DESCRIPTION OF THE TASK → When copying the entries below, leave out every picture and keep the rest exact.

Before-and-after change records →
------------
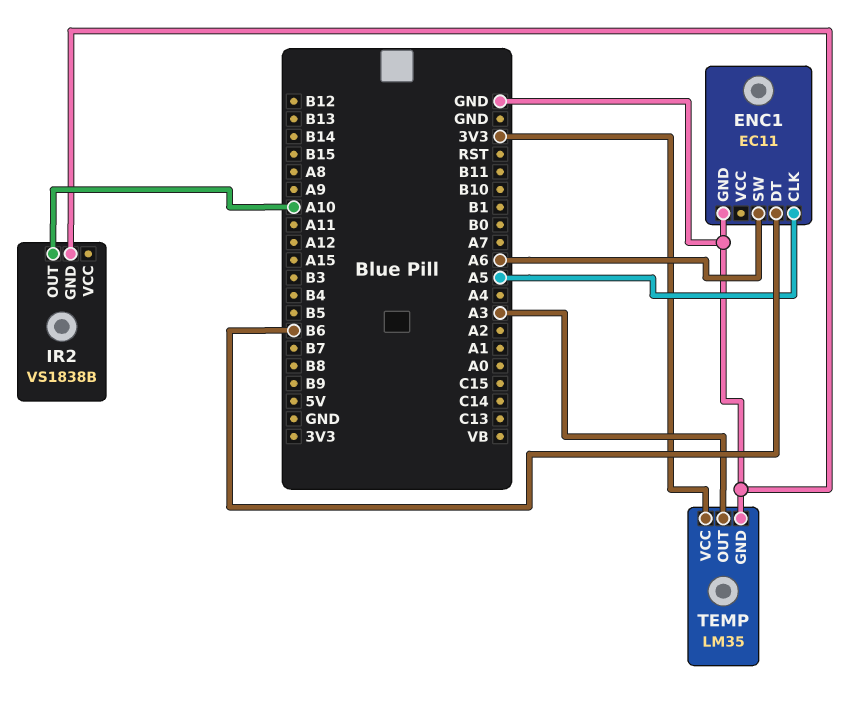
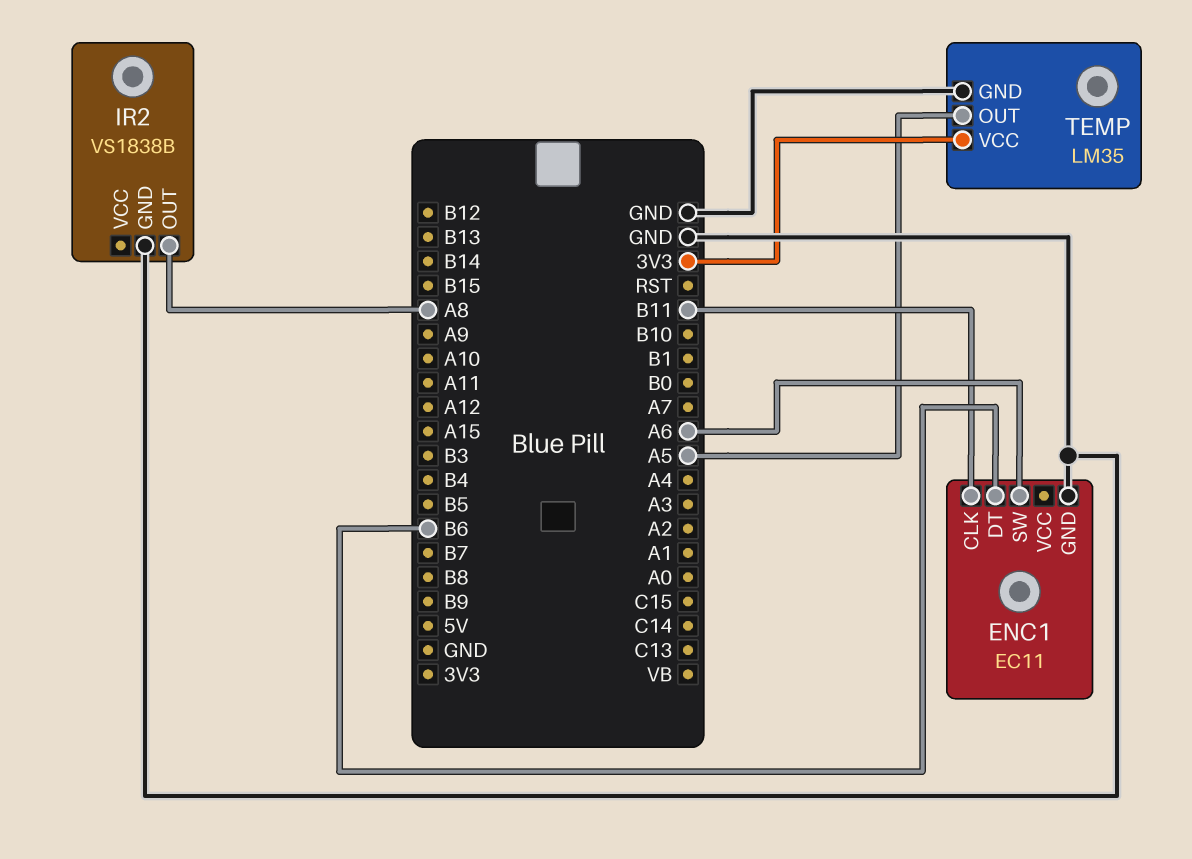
ENC1 pin CLK: A5 -> B11
IR2 pin OUT: A10 -> A8
TEMP pin OUT: A3 -> A5

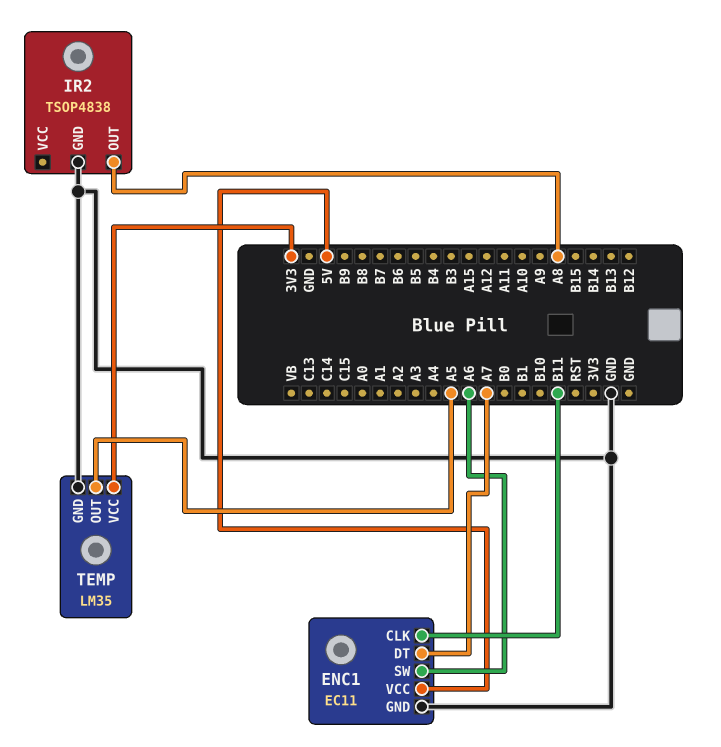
ENC1 pin DT: B6 -> A7
ENC1 pin VCC: none -> 5V
IR2: VS1838B -> TSOP4838

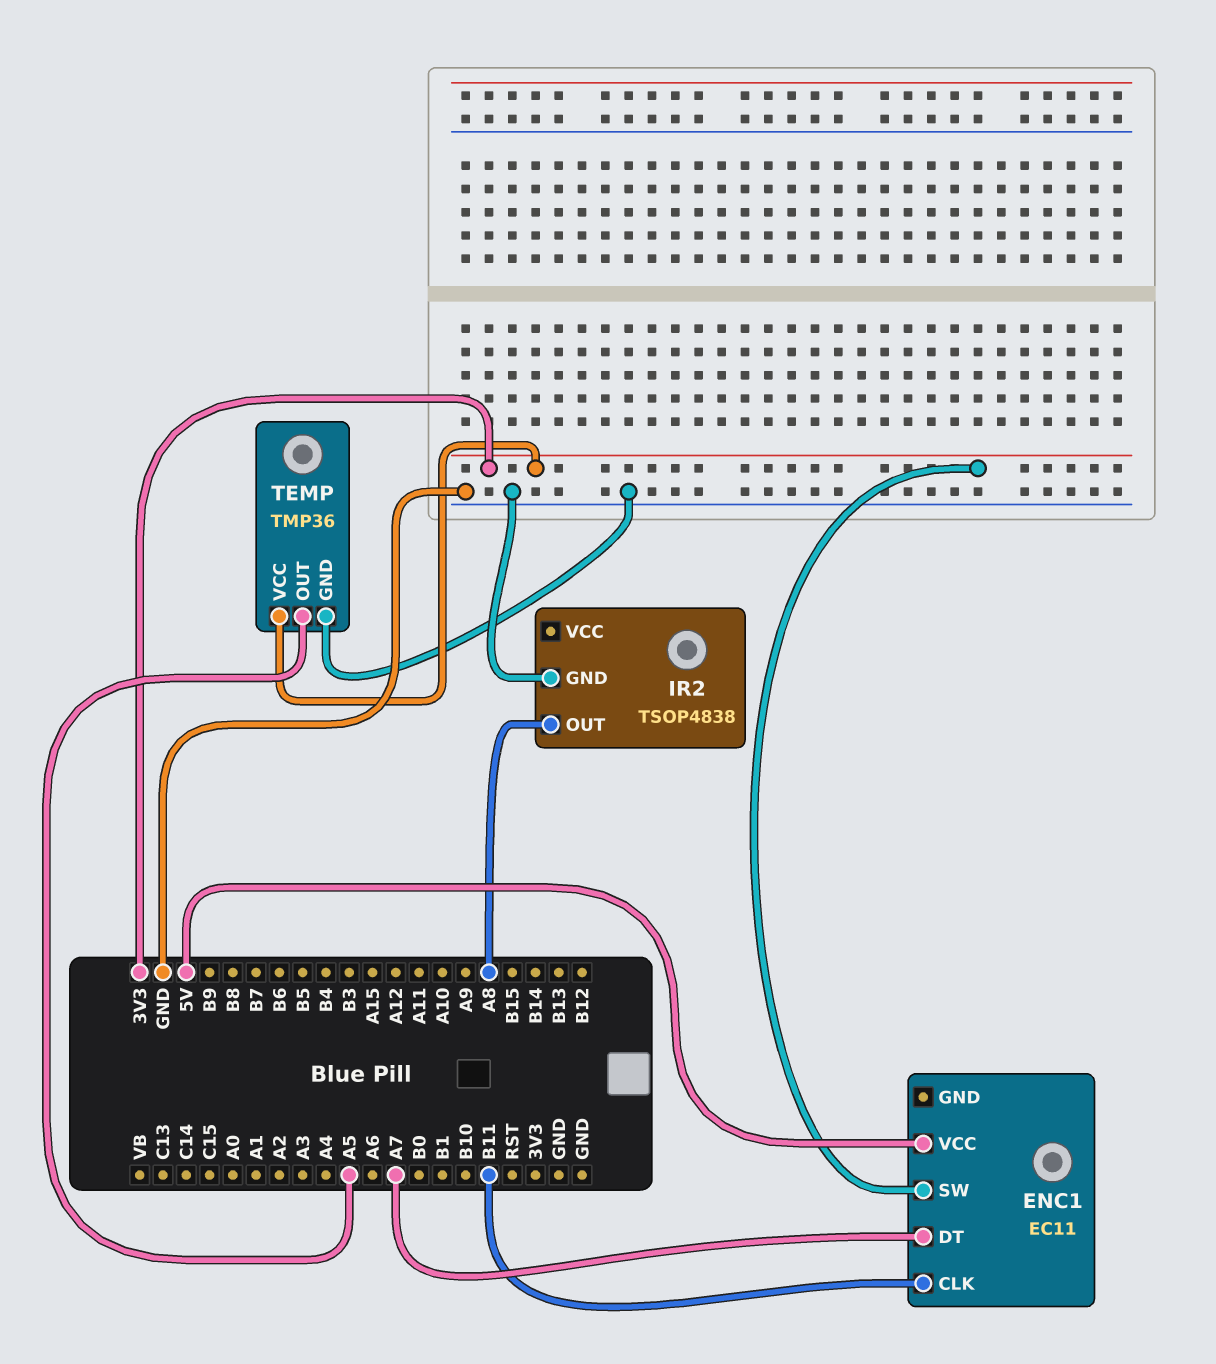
ENC1 pin GND: GND -> none
ENC1 pin SW: A6 -> 3V3
TEMP: LM35 -> TMP36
------------
WRITTEN REPLY →
ENC1 pin CLK: A5 -> B11
IR2 pin OUT: A10 -> A8
TEMP pin OUT: A3 -> A5

ENC1 pin DT: B6 -> A7
ENC1 pin VCC: none -> 5V
IR2: VS1838B -> TSOP4838

ENC1 pin GND: GND -> none
ENC1 pin SW: A6 -> 3V3
TEMP: LM35 -> TMP36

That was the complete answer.